▶ _What you are asked to do_:
Your response should consist of the full data, set down exactly.

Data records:

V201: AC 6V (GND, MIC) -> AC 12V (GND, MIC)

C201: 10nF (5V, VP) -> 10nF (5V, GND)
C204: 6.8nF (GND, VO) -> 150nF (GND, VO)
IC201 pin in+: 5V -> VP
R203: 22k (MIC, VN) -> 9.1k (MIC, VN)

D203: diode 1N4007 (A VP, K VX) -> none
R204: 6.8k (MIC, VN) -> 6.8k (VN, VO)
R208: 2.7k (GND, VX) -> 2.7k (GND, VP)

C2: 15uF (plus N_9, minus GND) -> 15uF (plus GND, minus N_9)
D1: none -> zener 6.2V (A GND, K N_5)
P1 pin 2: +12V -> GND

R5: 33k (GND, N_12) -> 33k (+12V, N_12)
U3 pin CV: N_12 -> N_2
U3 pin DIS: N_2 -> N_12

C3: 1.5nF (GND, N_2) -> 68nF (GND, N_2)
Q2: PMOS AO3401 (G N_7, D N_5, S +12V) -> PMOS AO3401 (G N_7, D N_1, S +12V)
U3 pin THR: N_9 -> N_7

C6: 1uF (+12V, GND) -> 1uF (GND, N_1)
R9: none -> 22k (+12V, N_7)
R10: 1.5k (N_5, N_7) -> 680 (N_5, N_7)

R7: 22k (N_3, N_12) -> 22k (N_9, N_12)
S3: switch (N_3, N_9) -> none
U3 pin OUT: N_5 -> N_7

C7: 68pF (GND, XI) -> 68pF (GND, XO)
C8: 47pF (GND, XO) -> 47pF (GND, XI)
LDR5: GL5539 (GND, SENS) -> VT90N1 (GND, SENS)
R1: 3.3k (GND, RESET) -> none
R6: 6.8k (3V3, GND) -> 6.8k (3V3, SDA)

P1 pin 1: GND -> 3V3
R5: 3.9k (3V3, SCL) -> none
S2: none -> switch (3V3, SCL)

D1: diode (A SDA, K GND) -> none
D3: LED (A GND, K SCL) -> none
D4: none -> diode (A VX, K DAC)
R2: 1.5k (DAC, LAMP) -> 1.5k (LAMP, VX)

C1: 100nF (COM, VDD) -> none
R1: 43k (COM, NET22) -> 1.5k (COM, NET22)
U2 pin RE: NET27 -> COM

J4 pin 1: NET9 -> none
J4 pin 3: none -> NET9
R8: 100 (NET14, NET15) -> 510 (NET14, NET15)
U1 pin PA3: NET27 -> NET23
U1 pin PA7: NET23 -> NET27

▶ _Your solution_:
V201: AC 6V (GND, MIC) -> AC 12V (GND, MIC)

C201: 10nF (5V, VP) -> 10nF (5V, GND)
C204: 6.8nF (GND, VO) -> 150nF (GND, VO)
IC201 pin in+: 5V -> VP
R203: 22k (MIC, VN) -> 9.1k (MIC, VN)

D203: diode 1N4007 (A VP, K VX) -> none
R204: 6.8k (MIC, VN) -> 6.8k (VN, VO)
R208: 2.7k (GND, VX) -> 2.7k (GND, VP)

C2: 15uF (plus N_9, minus GND) -> 15uF (plus GND, minus N_9)
D1: none -> zener 6.2V (A GND, K N_5)
P1 pin 2: +12V -> GND

R5: 33k (GND, N_12) -> 33k (+12V, N_12)
U3 pin CV: N_12 -> N_2
U3 pin DIS: N_2 -> N_12

C3: 1.5nF (GND, N_2) -> 68nF (GND, N_2)
Q2: PMOS AO3401 (G N_7, D N_5, S +12V) -> PMOS AO3401 (G N_7, D N_1, S +12V)
U3 pin THR: N_9 -> N_7

C6: 1uF (+12V, GND) -> 1uF (GND, N_1)
R9: none -> 22k (+12V, N_7)
R10: 1.5k (N_5, N_7) -> 680 (N_5, N_7)

R7: 22k (N_3, N_12) -> 22k (N_9, N_12)
S3: switch (N_3, N_9) -> none
U3 pin OUT: N_5 -> N_7

C7: 68pF (GND, XI) -> 68pF (GND, XO)
C8: 47pF (GND, XO) -> 47pF (GND, XI)
LDR5: GL5539 (GND, SENS) -> VT90N1 (GND, SENS)
R1: 3.3k (GND, RESET) -> none
R6: 6.8k (3V3, GND) -> 6.8k (3V3, SDA)

P1 pin 1: GND -> 3V3
R5: 3.9k (3V3, SCL) -> none
S2: none -> switch (3V3, SCL)

D1: diode (A SDA, K GND) -> none
D3: LED (A GND, K SCL) -> none
D4: none -> diode (A VX, K DAC)
R2: 1.5k (DAC, LAMP) -> 1.5k (LAMP, VX)

C1: 100nF (COM, VDD) -> none
R1: 43k (COM, NET22) -> 1.5k (COM, NET22)
U2 pin RE: NET27 -> COM

J4 pin 1: NET9 -> none
J4 pin 3: none -> NET9
R8: 100 (NET14, NET15) -> 510 (NET14, NET15)
U1 pin PA3: NET27 -> NET23
U1 pin PA7: NET23 -> NET27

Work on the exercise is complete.